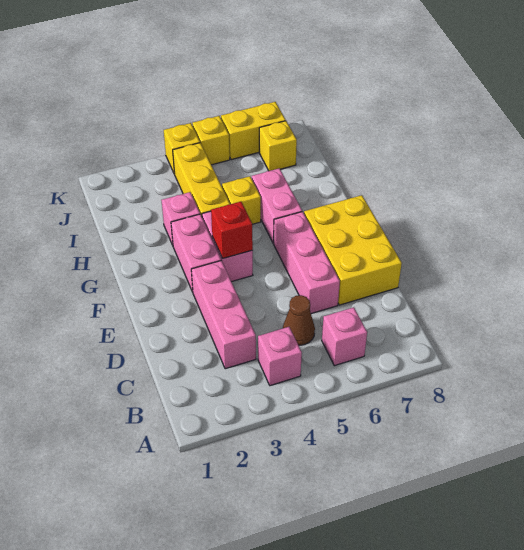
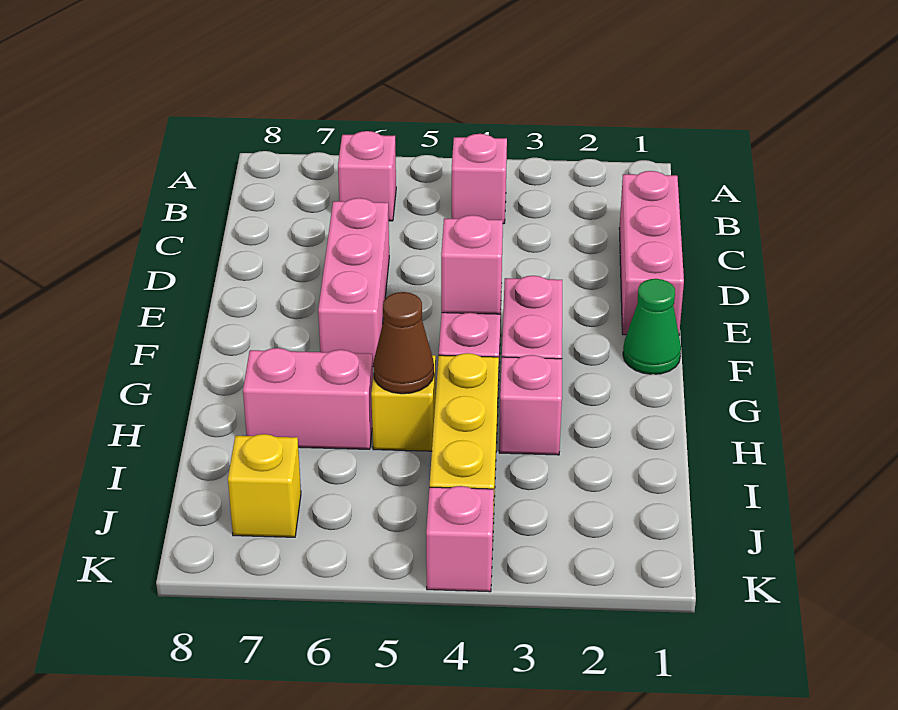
pink brick C3:E3 level 1 -> pink brick C1:E1 level 1
brown cone C5 level 1 -> brown cone H5 level 2
yellow brick D7:F8 level 1 -> none
none -> green cone F1 level 1
red brick F4 level 2 -> pink brick F4 level 2
pink brick G6:H6 level 1 -> pink brick H6:H7 level 1
yellow brick K4 level 1 -> pink brick K4 level 1
yellow brick K5 level 1 -> none
yellow brick K6:K7 level 1 -> none

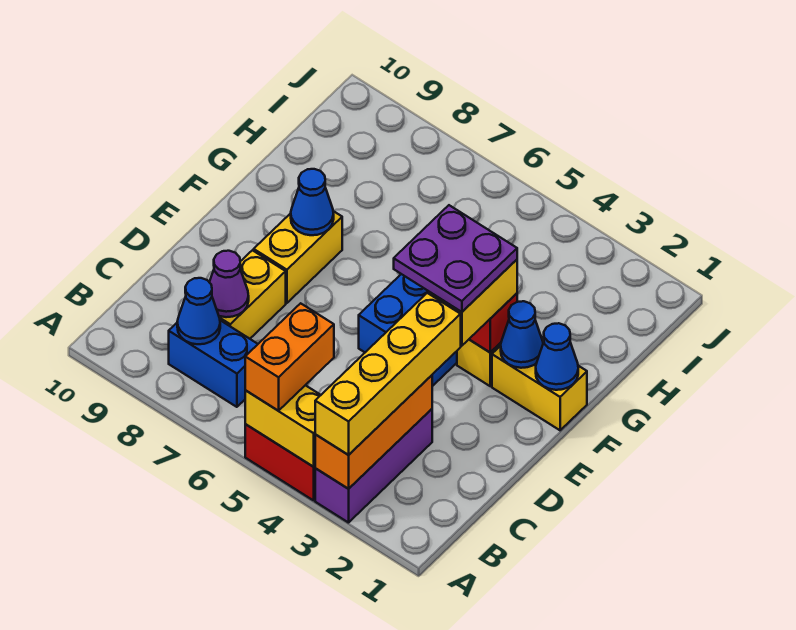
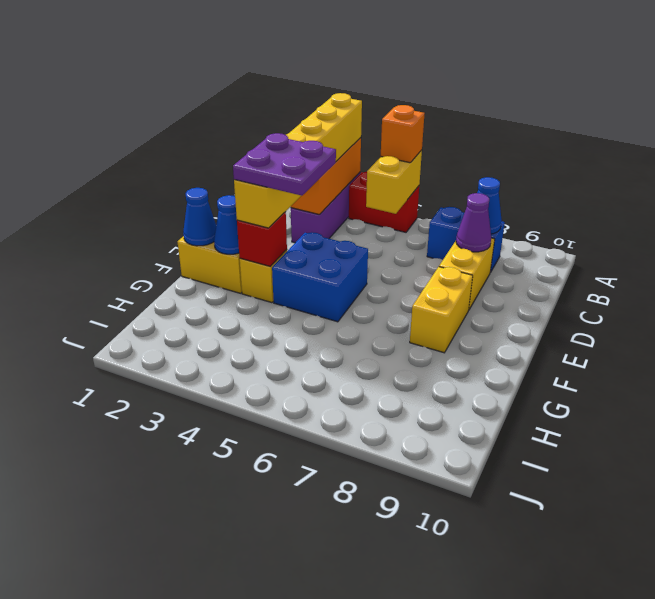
yellow brick A4:A5 level 2 -> yellow brick A5:B5 level 2
orange brick A5:B5 level 3 -> orange brick A5 level 3
blue cone F8 level 2 -> none

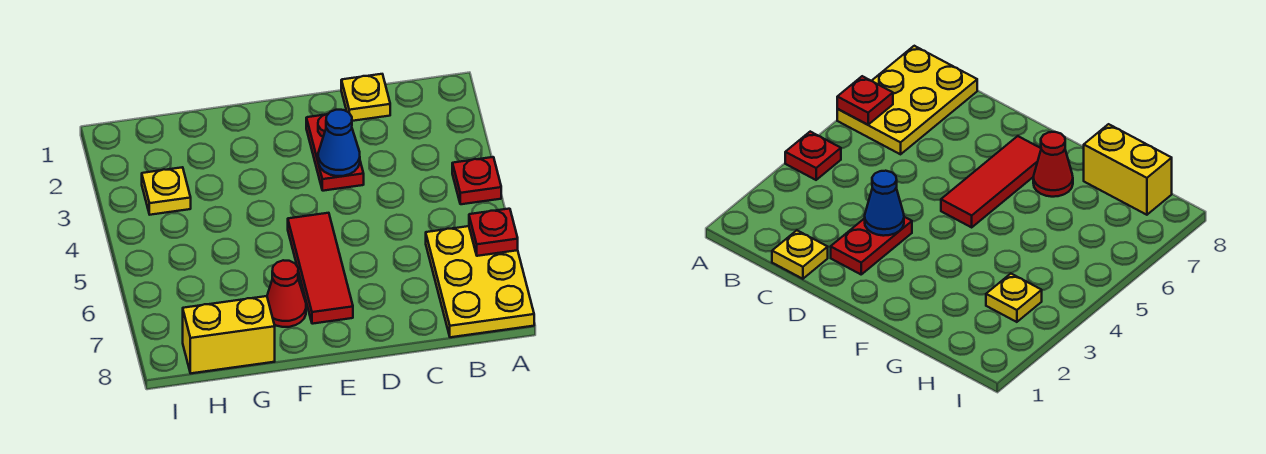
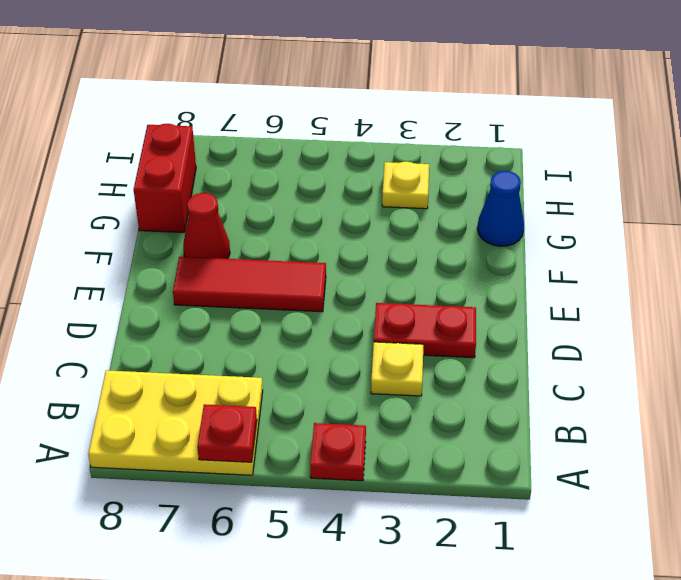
yellow plate C1 level 1 -> yellow plate C3 level 1
blue cone D3 level 2 -> blue cone G1 level 1
yellow brick G8:H8 level 1 -> red brick G8:H8 level 1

● ● ● ● ●

Find the word "pink" in the entries above and gather every line that holds it.

ANSWER BOX —
pink brick C3:E3 level 1 -> pink brick C1:E1 level 1
red brick F4 level 2 -> pink brick F4 level 2
pink brick G6:H6 level 1 -> pink brick H6:H7 level 1
yellow brick K4 level 1 -> pink brick K4 level 1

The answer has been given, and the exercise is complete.